(Object transformation records)
═══

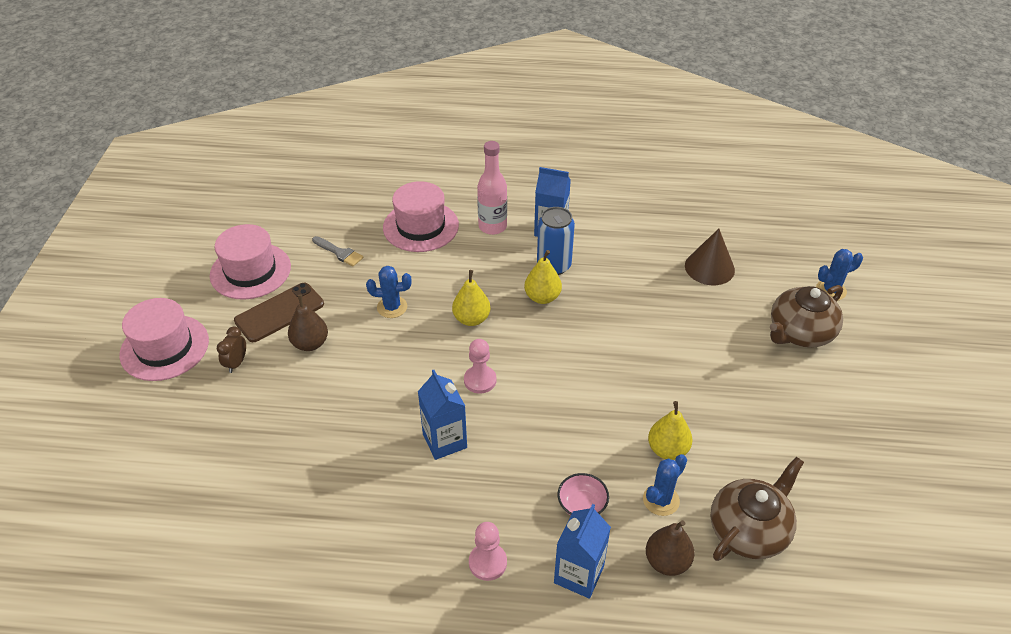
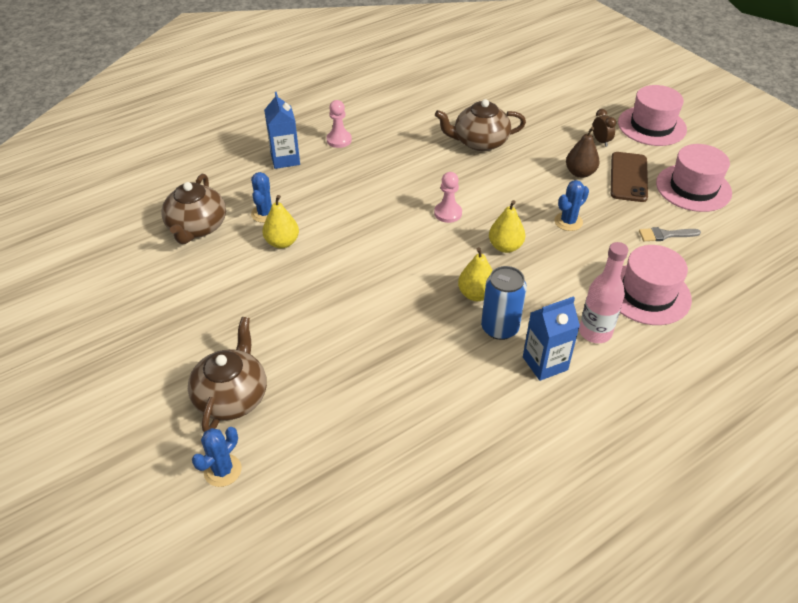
camera: 140 degrees right, 0 degrees up
(344, 444) = (479, 142): none -> brown teapot
(444, 441) = (427, 173): blue carton -> none
(582, 505) = (312, 187): pink bowl -> none
(667, 561) = (239, 188): brown pear -> none
(709, 267) = (362, 418): brown cone -> none

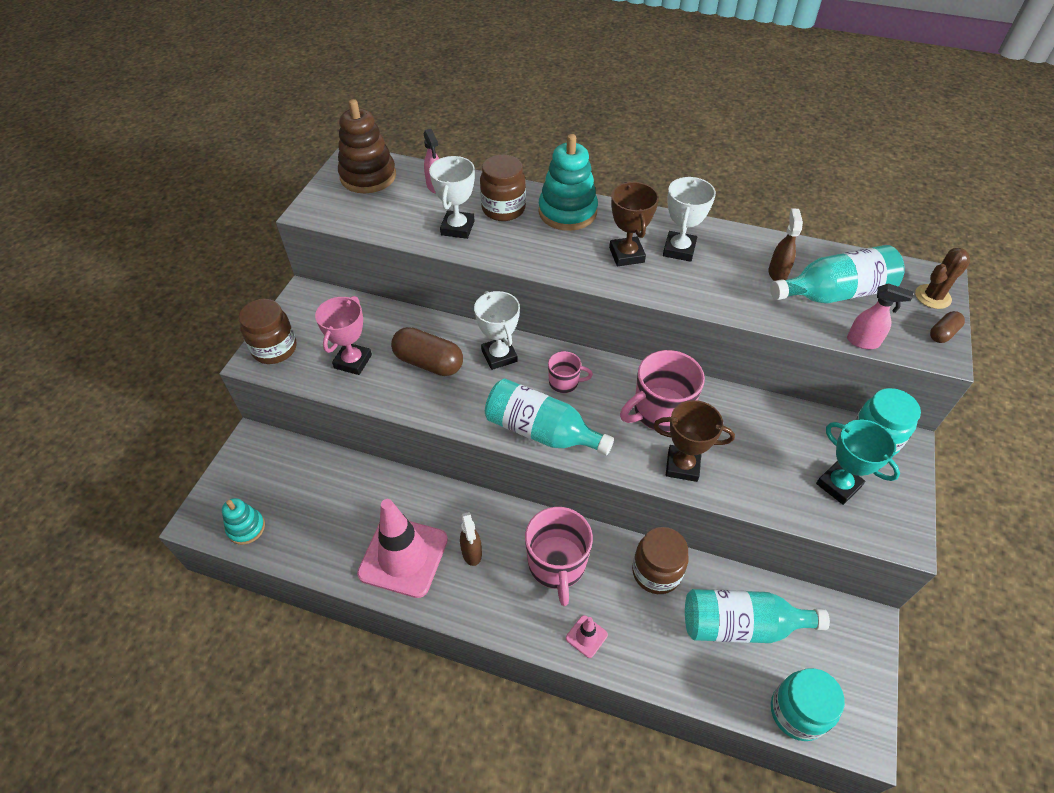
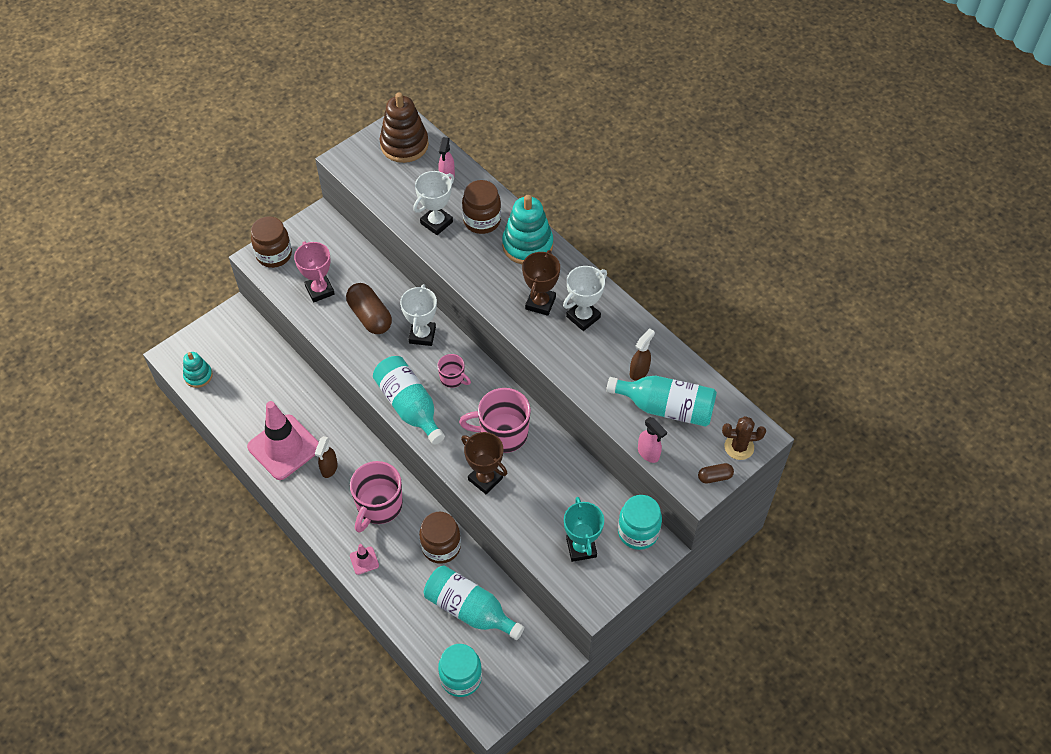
camera: 30 degrees right, 5 degrees up
(353, 361) = (320, 290): pink trophy -> pink trophy turned 75 degrees counterclockwise

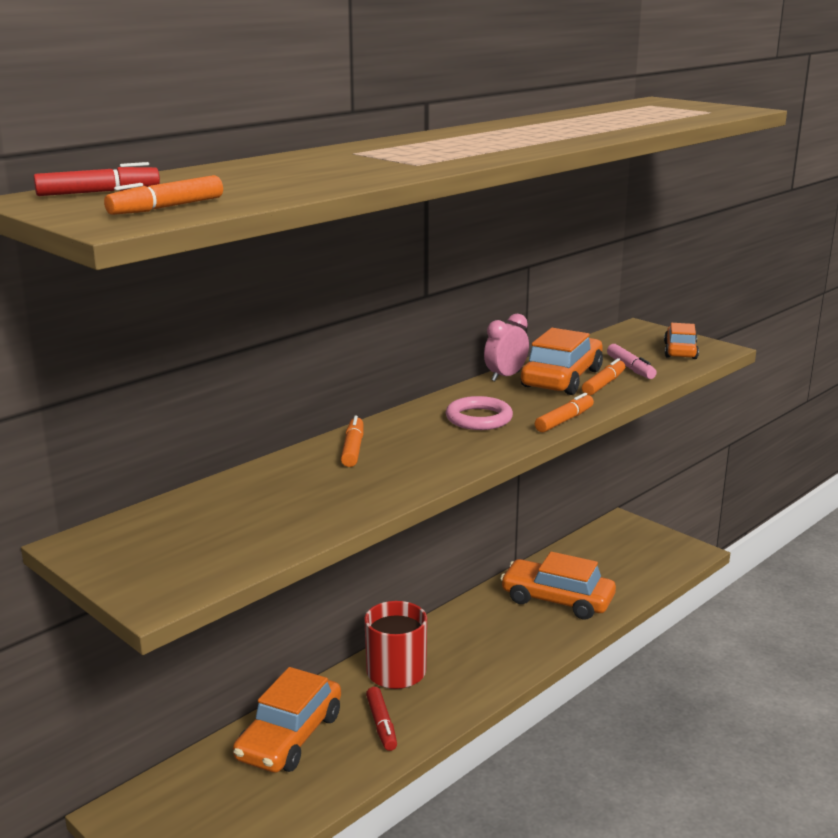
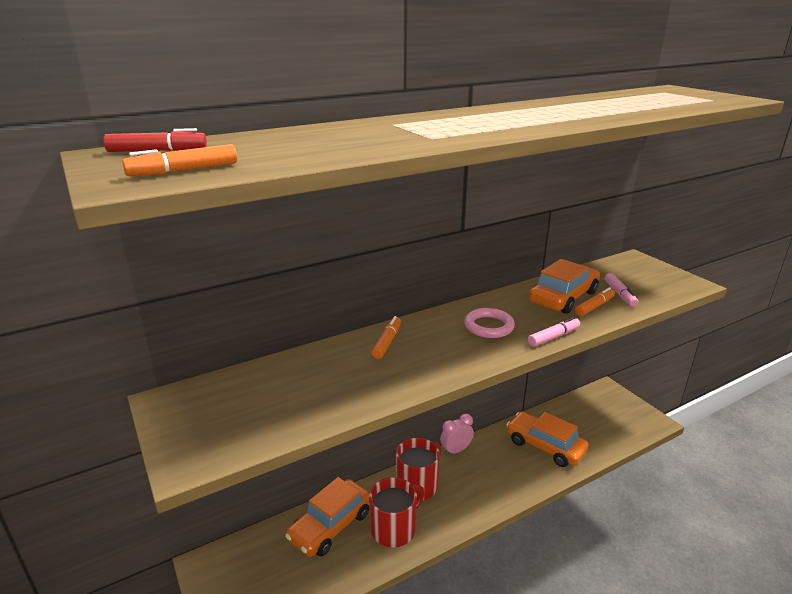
camera: 15 degrees right, 5 degrees up
(381, 725) = (394, 529): red marker -> red mug
(505, 376) = (521, 290): pink clock -> pink clock (456, 450)
(564, 420) = (553, 337): orange marker -> pink marker
(680, 351) = (663, 283): orange car -> none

═══

- _TASK BRIEF_
The records above are to be restated exactly, without their pictures.

- _ANSWER SPACE_
camera: 140 degrees right, 0 degrees up
(344, 444) = (479, 142): none -> brown teapot
(444, 441) = (427, 173): blue carton -> none
(582, 505) = (312, 187): pink bowl -> none
(667, 561) = (239, 188): brown pear -> none
(709, 267) = (362, 418): brown cone -> none

camera: 30 degrees right, 5 degrees up
(353, 361) = (320, 290): pink trophy -> pink trophy turned 75 degrees counterclockwise

camera: 15 degrees right, 5 degrees up
(381, 725) = (394, 529): red marker -> red mug
(505, 376) = (521, 290): pink clock -> pink clock (456, 450)
(564, 420) = (553, 337): orange marker -> pink marker
(680, 351) = (663, 283): orange car -> none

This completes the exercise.